The task: Format the rows from the one containing "stored (1856, 1067)" through the one containing "Ikenna [762, 261]" as a Markdown table with two columns, Index and Content. Number each row in Index, put the row itself in Content, and leave out blank lines.

* * * * * * *

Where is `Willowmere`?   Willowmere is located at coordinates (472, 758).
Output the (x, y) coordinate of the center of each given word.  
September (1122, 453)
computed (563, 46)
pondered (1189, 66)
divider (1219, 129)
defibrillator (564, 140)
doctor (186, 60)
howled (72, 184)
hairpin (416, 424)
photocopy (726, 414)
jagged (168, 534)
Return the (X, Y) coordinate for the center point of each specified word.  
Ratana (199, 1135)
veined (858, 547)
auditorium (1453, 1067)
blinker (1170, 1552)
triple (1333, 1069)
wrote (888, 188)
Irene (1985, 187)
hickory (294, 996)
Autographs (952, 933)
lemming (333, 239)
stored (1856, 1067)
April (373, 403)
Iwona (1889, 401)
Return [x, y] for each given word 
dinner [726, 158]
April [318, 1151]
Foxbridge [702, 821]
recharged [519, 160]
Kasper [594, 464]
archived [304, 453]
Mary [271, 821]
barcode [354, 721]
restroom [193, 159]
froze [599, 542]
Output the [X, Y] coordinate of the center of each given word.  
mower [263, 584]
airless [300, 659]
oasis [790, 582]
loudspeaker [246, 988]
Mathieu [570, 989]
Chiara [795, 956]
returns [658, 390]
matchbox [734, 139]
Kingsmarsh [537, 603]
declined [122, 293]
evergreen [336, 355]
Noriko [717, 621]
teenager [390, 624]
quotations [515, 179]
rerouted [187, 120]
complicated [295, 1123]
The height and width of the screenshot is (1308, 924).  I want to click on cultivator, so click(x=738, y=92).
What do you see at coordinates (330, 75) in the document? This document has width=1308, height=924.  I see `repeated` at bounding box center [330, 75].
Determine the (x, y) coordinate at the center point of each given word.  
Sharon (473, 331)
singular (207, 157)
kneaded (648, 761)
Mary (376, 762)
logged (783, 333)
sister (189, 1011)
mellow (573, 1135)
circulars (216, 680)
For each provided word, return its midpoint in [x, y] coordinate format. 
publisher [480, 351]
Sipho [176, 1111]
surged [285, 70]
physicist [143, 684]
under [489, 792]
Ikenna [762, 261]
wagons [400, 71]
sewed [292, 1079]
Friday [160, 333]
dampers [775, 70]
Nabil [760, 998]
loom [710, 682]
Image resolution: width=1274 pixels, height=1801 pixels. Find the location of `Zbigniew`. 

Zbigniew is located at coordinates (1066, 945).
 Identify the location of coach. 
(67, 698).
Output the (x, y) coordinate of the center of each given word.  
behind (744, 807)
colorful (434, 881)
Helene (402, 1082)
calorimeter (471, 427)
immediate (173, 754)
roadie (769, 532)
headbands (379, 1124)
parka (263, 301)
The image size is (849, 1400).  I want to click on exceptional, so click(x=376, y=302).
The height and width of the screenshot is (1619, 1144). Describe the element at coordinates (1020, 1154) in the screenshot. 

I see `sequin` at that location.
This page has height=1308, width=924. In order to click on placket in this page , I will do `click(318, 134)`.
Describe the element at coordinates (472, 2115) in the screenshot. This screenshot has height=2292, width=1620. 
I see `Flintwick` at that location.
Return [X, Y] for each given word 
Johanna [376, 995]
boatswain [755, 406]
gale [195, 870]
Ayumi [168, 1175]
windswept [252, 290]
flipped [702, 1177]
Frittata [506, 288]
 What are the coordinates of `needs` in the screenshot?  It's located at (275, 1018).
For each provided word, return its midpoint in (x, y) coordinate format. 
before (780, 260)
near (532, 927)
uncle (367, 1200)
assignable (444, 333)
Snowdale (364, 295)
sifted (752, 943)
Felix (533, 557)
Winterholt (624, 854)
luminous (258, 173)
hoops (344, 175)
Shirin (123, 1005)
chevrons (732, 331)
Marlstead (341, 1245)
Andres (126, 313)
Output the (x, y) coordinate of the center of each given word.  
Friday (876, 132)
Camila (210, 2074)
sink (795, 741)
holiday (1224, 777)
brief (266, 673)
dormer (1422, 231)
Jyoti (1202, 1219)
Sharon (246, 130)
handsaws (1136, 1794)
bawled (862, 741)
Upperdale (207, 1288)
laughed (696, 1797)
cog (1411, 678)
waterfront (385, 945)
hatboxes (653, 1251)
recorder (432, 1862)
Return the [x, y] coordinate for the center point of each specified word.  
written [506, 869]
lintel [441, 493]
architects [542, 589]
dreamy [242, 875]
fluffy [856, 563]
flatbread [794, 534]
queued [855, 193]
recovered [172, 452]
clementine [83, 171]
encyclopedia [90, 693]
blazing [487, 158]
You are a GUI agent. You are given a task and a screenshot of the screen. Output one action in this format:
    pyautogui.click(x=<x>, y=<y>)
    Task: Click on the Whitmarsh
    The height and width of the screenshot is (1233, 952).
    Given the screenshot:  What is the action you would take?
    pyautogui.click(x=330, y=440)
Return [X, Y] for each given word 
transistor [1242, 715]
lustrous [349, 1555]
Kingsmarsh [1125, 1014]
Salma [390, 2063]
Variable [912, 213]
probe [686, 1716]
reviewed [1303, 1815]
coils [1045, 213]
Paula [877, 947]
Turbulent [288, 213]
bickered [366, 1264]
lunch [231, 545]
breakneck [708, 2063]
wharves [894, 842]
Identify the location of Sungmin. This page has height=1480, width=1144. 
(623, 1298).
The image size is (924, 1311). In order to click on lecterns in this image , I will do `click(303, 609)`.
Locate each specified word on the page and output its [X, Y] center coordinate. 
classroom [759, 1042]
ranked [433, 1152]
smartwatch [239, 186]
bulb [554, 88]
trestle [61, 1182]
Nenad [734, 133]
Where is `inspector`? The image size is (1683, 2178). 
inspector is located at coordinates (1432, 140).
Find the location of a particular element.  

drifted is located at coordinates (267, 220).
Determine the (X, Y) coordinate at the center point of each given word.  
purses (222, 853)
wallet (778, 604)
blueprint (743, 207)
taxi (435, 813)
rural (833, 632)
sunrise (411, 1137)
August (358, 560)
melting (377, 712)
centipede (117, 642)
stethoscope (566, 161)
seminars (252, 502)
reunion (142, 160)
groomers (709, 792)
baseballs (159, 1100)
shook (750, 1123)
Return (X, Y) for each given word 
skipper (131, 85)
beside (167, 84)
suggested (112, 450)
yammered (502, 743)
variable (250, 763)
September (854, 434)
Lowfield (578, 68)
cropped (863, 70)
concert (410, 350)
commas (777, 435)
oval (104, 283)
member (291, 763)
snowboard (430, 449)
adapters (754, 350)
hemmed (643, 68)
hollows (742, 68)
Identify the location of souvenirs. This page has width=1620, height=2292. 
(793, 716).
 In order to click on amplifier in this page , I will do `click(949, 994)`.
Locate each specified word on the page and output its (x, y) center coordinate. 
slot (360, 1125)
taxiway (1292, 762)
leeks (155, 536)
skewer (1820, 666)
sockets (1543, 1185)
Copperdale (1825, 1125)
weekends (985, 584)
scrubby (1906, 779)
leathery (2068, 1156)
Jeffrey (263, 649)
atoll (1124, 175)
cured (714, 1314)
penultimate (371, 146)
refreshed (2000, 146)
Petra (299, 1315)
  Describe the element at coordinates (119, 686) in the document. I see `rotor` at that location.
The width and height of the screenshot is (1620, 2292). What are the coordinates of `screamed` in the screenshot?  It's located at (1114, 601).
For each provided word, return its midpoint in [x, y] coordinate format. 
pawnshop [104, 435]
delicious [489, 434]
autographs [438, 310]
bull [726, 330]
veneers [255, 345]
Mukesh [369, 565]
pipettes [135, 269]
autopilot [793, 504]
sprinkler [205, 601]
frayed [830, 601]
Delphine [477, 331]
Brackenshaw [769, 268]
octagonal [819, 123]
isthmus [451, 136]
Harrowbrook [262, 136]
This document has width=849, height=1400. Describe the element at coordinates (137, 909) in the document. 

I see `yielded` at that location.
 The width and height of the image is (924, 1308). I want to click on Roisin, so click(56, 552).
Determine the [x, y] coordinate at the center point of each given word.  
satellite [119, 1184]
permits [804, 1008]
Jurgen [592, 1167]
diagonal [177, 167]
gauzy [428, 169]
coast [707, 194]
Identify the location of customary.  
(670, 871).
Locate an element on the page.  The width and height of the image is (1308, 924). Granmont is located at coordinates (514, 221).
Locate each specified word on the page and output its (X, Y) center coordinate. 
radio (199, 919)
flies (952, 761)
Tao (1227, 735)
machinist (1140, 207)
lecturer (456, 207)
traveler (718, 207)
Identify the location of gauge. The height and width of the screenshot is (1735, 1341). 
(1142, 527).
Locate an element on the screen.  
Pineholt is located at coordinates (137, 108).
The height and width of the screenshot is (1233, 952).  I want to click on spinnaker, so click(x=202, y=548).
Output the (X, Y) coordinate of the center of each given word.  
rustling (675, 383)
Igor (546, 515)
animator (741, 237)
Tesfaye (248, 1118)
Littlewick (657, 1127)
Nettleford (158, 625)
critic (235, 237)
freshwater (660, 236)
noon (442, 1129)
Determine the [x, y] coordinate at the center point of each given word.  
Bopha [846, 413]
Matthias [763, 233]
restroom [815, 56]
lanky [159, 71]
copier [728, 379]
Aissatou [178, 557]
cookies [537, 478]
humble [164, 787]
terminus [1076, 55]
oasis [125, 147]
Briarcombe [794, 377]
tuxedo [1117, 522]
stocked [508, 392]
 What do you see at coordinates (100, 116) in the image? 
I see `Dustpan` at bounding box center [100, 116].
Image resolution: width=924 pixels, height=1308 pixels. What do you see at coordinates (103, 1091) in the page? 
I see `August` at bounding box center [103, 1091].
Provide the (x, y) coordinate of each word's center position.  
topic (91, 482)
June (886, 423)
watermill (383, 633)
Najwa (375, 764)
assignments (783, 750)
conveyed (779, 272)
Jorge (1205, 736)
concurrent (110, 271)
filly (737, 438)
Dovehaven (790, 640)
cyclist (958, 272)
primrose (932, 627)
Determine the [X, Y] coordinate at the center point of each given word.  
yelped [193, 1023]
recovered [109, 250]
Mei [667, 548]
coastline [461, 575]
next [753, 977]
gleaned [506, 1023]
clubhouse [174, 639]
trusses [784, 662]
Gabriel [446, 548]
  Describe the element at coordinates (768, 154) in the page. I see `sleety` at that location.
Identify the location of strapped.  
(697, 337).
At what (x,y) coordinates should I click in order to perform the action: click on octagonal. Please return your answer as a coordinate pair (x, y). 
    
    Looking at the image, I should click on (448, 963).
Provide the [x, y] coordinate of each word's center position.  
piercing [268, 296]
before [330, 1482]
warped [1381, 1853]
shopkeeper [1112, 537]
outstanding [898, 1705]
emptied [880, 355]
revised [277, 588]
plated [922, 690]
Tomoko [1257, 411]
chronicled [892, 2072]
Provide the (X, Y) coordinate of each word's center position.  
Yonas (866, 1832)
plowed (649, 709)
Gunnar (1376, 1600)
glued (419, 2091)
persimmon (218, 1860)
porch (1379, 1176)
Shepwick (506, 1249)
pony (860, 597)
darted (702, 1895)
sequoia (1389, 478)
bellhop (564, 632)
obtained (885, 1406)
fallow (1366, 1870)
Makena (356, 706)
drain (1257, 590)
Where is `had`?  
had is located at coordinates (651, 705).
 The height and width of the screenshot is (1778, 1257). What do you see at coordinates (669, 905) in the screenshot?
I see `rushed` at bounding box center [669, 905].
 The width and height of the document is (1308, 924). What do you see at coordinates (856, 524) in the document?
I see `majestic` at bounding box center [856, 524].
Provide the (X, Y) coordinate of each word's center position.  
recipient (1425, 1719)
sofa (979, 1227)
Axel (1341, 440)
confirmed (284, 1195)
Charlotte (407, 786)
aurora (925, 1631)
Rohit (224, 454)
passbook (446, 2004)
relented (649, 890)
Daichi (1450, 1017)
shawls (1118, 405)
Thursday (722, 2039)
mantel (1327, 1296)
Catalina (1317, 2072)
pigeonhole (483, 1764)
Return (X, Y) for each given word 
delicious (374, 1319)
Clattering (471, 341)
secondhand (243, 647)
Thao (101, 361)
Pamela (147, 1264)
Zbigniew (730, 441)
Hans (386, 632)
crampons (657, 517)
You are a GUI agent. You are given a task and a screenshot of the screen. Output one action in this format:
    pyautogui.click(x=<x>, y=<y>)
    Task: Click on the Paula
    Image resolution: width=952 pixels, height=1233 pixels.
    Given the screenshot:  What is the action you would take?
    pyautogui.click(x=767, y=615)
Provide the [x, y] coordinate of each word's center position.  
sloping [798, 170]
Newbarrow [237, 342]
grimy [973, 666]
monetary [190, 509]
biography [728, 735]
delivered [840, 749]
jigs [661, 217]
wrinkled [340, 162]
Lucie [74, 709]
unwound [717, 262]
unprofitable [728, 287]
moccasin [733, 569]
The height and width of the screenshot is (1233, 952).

* * * * * * *

Result:
| Index | Content |
|---|---|
| 1 | stored (1856, 1067) |
| 2 | April (373, 403) |
| 3 | Iwona (1889, 401) |
| 4 | Return [x, y] for each given word  |
| 5 | dinner [726, 158] |
| 6 | April [318, 1151] |
| 7 | Foxbridge [702, 821] |
| 8 | recharged [519, 160] |
| 9 | Kasper [594, 464] |
| 10 | archived [304, 453] |
| 11 | Mary [271, 821] |
| 12 | barcode [354, 721] |
| 13 | restroom [193, 159] |
| 14 | froze [599, 542] |
| 15 | Output the [X, Y] coordinate of the center of each given word.   |
| 16 | mower [263, 584] |
| 17 | airless [300, 659] |
| 18 | oasis [790, 582] |
| 19 | loudspeaker [246, 988] |
| 20 | Mathieu [570, 989] |
| 21 | Chiara [795, 956] |
| 22 | returns [658, 390] |
| 23 | matchbox [734, 139] |
| 24 | Kingsmarsh [537, 603] |
| 25 | declined [122, 293] |
| 26 | evergreen [336, 355] |
| 27 | Noriko [717, 621] |
| 28 | teenager [390, 624] |
| 29 | quotations [515, 179] |
| 30 | rerouted [187, 120] |
| 31 | complicated [295, 1123] |
| 32 | The height and width of the screenshot is (1308, 924).  I want to click on cultivator, so click(x=738, y=92). |
| 33 | What do you see at coordinates (330, 75) in the document? This document has width=1308, height=924.  I see `repeated` at bounding box center [330, 75]. |
| 34 | Determine the (x, y) coordinate at the center point of each given word.   |
| 35 | Sharon (473, 331) |
| 36 | singular (207, 157) |
| 37 | kneaded (648, 761) |
| 38 | Mary (376, 762) |
| 39 | logged (783, 333) |
| 40 | sister (189, 1011) |
| 41 | mellow (573, 1135) |
| 42 | circulars (216, 680) |
| 43 | For each provided word, return its midpoint in [x, y] coordinate format.  |
| 44 | publisher [480, 351] |
| 45 | Sipho [176, 1111] |
| 46 | surged [285, 70] |
| 47 | physicist [143, 684] |
| 48 | under [489, 792] |
| 49 | Ikenna [762, 261] |